=== The problem ===
Rewrite the listing, starting at the line that contains "coordinates (377, 0)." and ending at the line that contains "Find the location of a particular element. black", with "right parrot" replaced by "green parrot" and nothing else changed. Leave the pictures out of your answer.

+++++

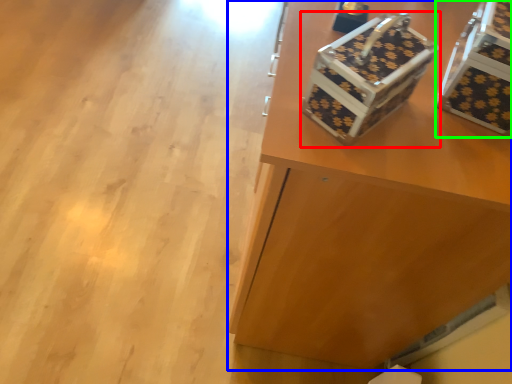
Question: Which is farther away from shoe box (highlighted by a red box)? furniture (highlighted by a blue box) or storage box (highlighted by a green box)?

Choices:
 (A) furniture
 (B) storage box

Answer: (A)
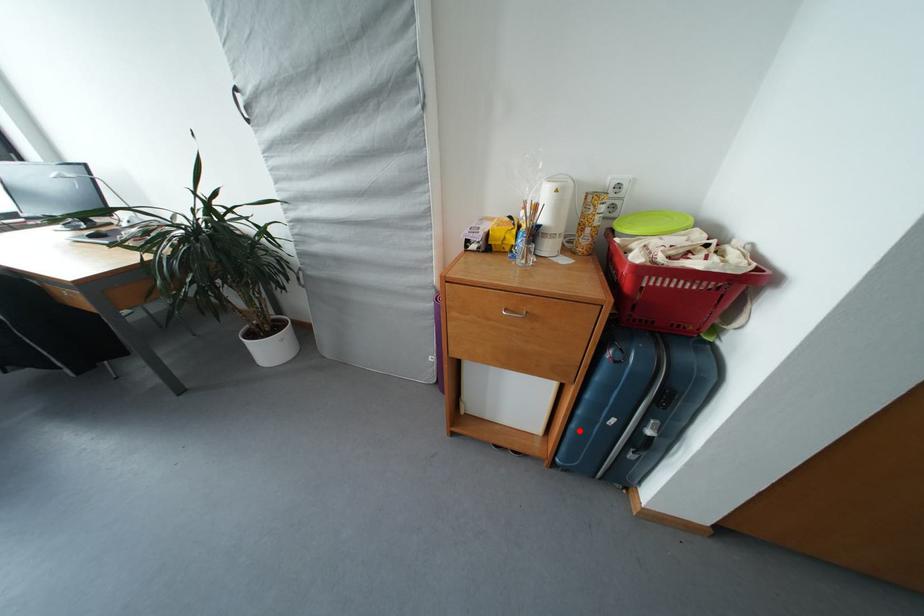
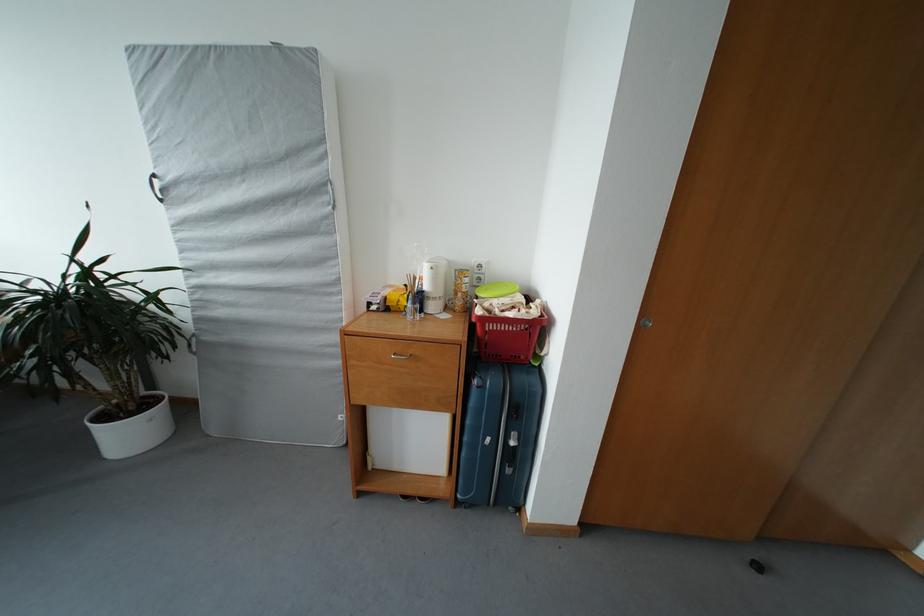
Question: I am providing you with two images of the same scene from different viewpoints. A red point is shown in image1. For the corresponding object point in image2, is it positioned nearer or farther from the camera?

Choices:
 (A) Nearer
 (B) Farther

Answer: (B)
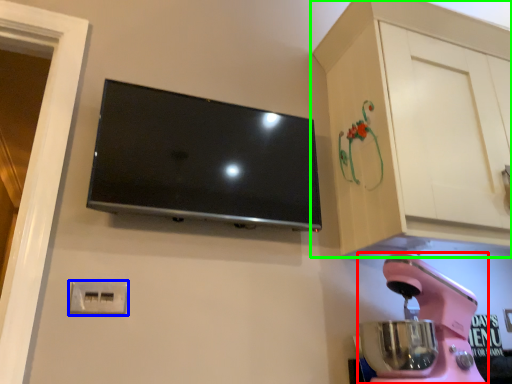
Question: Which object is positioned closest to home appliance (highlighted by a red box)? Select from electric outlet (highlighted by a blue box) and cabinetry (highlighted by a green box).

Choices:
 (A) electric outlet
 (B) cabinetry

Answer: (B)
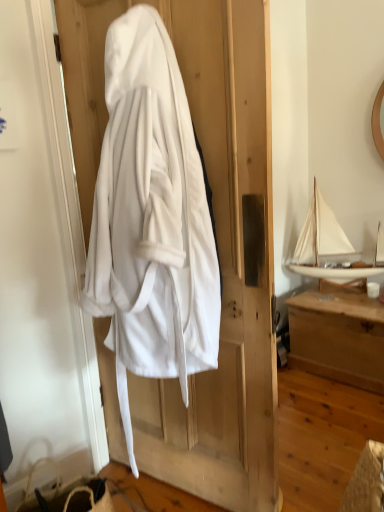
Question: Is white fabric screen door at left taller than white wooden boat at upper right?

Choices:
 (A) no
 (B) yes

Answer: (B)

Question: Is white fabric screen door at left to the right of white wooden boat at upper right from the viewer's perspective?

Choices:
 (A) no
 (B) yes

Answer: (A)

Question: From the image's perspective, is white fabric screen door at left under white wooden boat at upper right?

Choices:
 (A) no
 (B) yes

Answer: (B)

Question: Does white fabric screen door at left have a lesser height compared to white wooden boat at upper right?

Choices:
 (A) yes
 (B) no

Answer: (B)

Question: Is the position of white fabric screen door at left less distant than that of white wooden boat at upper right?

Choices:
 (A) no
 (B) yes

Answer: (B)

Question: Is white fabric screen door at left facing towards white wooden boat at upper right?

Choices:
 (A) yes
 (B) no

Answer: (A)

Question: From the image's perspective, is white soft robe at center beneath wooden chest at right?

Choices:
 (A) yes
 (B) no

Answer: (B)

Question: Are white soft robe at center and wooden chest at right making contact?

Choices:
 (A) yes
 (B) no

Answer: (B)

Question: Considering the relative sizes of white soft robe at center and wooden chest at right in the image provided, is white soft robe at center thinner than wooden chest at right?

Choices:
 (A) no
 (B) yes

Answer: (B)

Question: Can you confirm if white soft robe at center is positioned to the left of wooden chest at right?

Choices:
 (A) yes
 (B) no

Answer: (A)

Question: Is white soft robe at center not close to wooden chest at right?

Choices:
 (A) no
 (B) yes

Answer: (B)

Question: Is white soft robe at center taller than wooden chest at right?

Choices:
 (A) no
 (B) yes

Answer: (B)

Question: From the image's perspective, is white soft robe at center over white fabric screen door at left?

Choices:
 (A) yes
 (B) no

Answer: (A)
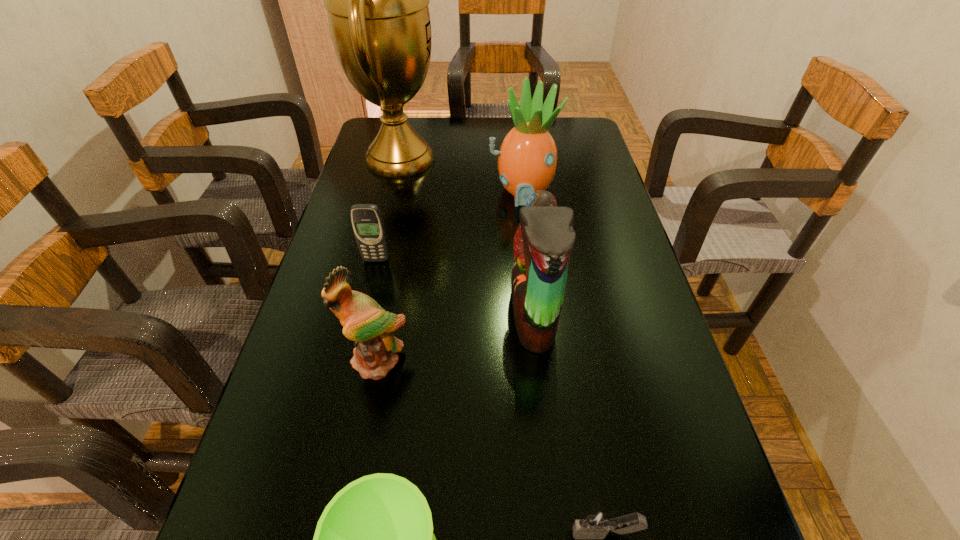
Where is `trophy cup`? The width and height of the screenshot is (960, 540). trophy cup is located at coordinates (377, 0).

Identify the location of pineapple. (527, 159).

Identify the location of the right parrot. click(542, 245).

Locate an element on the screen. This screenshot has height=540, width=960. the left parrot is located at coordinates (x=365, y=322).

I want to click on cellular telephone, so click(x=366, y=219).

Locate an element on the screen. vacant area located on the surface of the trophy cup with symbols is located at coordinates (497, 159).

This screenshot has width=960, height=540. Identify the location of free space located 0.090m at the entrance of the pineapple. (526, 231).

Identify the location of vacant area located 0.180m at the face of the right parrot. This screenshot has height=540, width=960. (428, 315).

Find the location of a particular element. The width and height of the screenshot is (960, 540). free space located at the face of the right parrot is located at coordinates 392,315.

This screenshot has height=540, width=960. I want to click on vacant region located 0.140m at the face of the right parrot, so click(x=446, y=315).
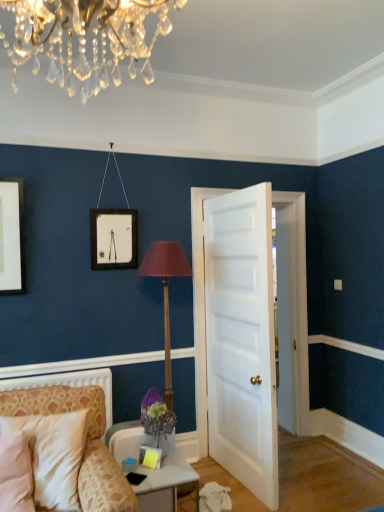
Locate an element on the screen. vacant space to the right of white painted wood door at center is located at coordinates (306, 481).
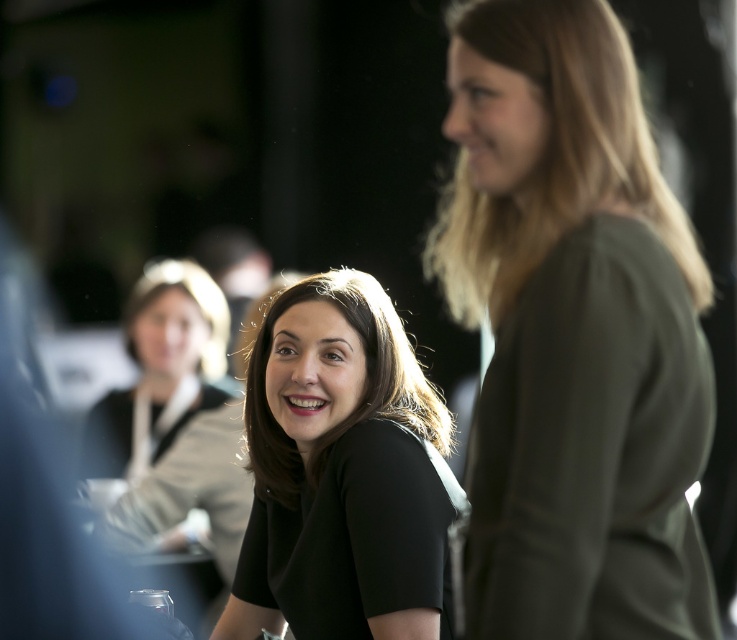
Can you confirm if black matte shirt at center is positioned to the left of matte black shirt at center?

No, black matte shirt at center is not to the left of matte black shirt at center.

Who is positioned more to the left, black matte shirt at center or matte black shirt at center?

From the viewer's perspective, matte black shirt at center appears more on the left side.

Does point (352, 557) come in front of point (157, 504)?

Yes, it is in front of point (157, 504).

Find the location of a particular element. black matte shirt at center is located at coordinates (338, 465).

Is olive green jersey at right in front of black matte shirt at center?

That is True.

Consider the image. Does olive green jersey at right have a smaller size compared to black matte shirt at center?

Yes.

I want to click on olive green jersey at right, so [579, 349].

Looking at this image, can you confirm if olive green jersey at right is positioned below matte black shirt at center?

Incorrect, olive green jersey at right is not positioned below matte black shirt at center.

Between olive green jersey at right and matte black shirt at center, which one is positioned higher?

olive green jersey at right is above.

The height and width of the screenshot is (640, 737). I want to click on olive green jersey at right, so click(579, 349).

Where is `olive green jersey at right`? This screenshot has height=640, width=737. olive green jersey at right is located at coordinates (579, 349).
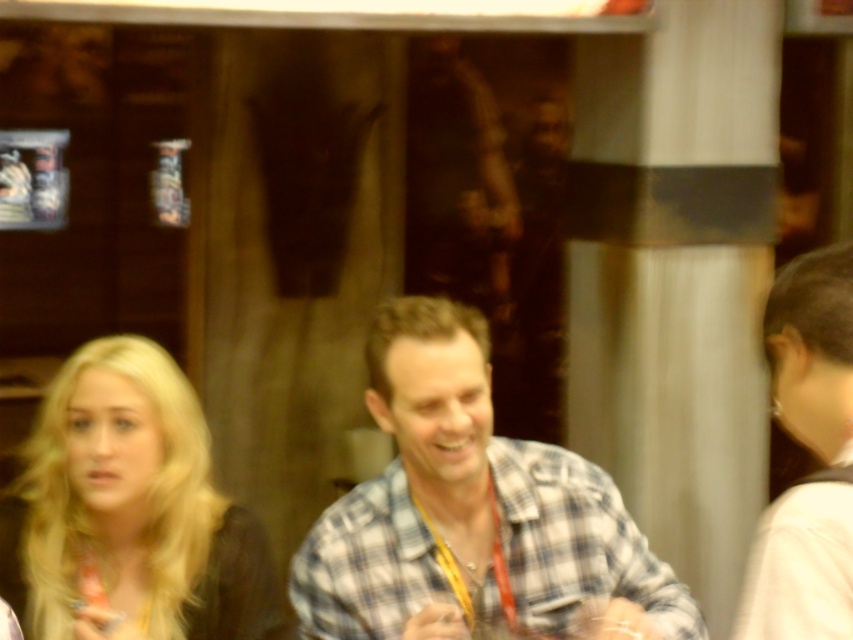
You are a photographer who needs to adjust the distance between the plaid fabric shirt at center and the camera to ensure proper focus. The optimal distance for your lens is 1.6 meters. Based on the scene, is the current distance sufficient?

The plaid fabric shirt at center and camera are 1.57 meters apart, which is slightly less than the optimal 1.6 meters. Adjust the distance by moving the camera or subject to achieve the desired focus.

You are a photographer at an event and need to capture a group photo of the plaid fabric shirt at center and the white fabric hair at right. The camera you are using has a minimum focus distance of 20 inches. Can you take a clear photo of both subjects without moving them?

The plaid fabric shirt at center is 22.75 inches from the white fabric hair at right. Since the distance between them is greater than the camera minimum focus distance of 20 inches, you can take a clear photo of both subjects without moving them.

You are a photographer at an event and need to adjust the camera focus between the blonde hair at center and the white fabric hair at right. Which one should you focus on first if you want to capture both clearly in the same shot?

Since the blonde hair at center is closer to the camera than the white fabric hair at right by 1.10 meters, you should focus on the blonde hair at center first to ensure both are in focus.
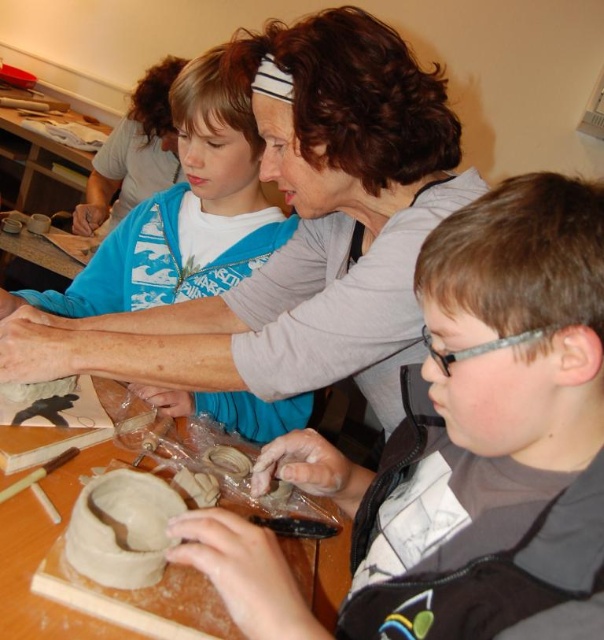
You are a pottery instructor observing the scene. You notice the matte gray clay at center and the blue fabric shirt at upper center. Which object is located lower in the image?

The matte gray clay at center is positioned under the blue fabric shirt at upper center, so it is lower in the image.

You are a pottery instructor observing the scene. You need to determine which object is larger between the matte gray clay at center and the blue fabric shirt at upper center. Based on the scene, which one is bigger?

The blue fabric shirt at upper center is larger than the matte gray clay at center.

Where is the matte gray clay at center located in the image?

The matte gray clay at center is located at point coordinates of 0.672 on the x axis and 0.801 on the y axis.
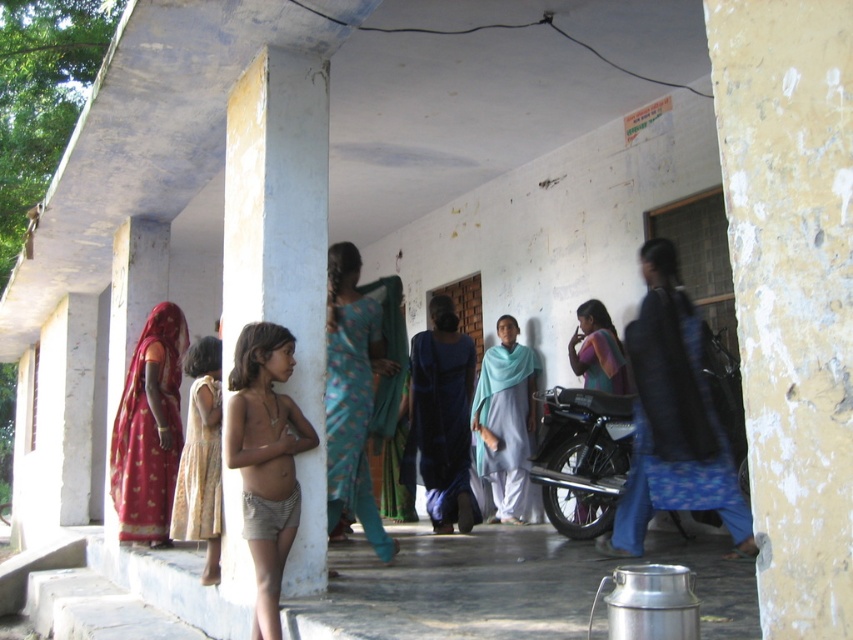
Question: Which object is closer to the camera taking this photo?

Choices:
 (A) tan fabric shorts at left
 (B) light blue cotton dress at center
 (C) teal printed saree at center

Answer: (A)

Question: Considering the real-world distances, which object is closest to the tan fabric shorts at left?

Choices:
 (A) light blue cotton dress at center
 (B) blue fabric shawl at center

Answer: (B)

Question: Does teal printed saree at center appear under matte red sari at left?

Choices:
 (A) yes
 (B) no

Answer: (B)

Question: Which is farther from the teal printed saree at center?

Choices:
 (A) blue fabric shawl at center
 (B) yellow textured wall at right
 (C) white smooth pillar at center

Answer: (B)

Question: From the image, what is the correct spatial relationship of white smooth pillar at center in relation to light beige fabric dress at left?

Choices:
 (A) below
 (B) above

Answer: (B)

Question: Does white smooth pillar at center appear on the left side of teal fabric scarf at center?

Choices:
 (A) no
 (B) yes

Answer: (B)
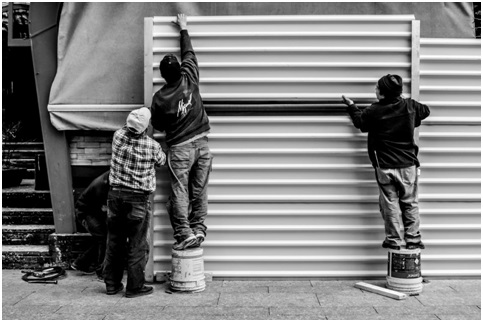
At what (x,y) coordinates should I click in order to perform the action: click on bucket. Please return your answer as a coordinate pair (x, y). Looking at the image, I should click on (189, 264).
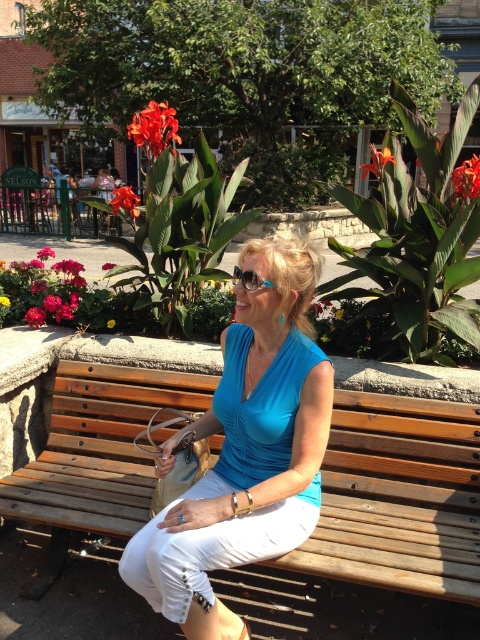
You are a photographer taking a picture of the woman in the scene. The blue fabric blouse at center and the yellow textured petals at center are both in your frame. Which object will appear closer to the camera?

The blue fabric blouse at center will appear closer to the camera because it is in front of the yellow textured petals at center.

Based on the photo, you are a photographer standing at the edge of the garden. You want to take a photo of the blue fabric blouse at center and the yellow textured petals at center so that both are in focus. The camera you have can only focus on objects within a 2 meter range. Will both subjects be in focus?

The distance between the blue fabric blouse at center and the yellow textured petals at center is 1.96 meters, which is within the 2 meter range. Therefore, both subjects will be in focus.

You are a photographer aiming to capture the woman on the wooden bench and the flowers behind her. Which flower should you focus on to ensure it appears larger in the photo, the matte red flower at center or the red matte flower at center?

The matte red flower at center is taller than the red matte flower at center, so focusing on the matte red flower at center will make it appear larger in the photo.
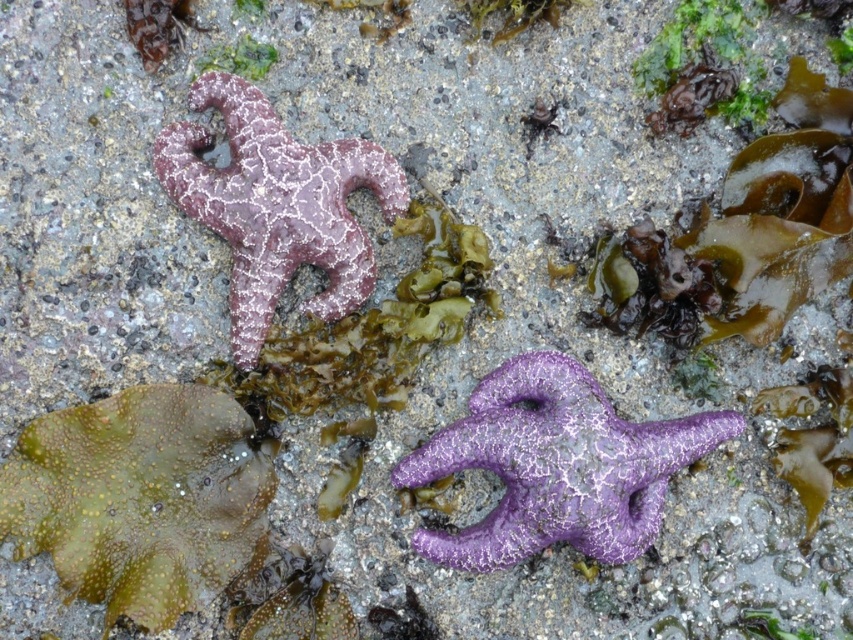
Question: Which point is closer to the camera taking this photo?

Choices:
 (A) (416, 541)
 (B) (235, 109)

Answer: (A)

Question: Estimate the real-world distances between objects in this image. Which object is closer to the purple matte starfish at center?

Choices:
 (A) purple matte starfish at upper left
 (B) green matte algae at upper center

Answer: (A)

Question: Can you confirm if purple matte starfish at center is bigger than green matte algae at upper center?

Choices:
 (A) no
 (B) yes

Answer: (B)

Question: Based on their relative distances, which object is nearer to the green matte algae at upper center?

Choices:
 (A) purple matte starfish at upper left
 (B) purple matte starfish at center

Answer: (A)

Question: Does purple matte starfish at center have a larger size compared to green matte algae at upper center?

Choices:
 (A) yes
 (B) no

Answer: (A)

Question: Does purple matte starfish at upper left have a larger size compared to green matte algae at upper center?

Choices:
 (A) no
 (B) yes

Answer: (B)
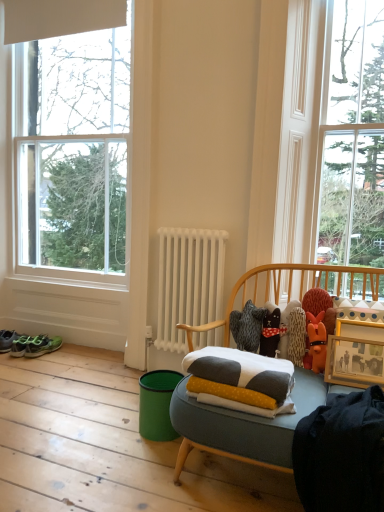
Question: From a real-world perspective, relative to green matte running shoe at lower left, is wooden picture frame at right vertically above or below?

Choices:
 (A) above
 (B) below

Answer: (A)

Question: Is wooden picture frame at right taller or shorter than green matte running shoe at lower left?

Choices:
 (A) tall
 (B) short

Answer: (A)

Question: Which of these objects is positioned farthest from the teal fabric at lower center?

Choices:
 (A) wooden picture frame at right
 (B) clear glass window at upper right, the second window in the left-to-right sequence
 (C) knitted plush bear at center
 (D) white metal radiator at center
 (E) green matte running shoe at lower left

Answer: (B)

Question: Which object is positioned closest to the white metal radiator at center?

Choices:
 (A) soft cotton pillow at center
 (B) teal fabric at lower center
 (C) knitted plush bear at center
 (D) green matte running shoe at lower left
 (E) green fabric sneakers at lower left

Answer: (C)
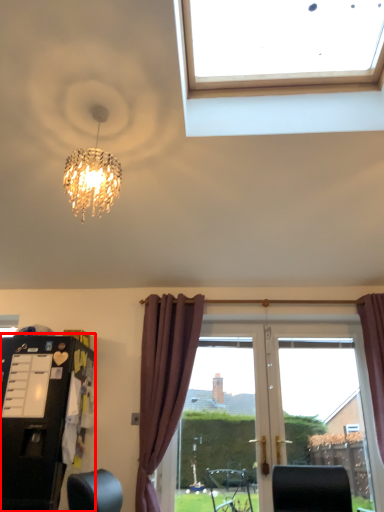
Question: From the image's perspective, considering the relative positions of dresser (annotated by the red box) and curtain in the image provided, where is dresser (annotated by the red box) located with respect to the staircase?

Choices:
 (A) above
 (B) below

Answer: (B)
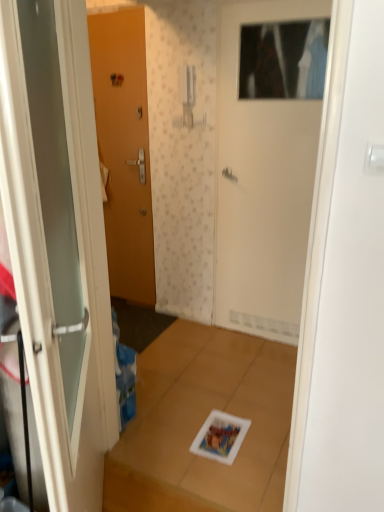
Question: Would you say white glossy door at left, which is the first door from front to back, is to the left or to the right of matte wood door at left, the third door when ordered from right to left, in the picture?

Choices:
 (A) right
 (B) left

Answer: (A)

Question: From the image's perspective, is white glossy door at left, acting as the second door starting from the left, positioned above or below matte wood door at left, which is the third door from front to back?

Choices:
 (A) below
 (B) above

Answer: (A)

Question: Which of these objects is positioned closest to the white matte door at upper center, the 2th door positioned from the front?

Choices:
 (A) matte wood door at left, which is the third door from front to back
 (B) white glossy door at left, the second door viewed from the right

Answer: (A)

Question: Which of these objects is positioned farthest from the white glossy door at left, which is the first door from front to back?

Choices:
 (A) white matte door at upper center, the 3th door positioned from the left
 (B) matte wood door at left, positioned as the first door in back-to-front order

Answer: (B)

+++++

=== Reply to the exercise ===
Where is `trophy cup`? The width and height of the screenshot is (960, 540). trophy cup is located at coordinates (377, 0).

Identify the location of pineapple. (527, 159).

Identify the location of the green parrot. click(542, 245).

Locate an element on the screen. This screenshot has height=540, width=960. the left parrot is located at coordinates (x=365, y=322).

I want to click on cellular telephone, so click(x=366, y=219).

Locate an element on the screen. vacant area located on the surface of the trophy cup with symbols is located at coordinates (497, 159).

This screenshot has width=960, height=540. Identify the location of free space located 0.090m at the entrance of the pineapple. (526, 231).

Identify the location of vacant area located 0.180m at the face of the green parrot. This screenshot has height=540, width=960. (428, 315).

Find the location of a particular element. The width and height of the screenshot is (960, 540). free space located at the face of the green parrot is located at coordinates 392,315.

This screenshot has height=540, width=960. I want to click on vacant region located 0.140m at the face of the green parrot, so click(x=446, y=315).
Locate an element on the screen. vacant space to the right of white painted wood door at center is located at coordinates (306, 481).
Can you confirm if black matte shirt at center is positioned to the left of matte black shirt at center?

No, black matte shirt at center is not to the left of matte black shirt at center.

Who is positioned more to the left, black matte shirt at center or matte black shirt at center?

From the viewer's perspective, matte black shirt at center appears more on the left side.

Does point (352, 557) come in front of point (157, 504)?

Yes, it is in front of point (157, 504).

Find the location of a particular element. black matte shirt at center is located at coordinates (338, 465).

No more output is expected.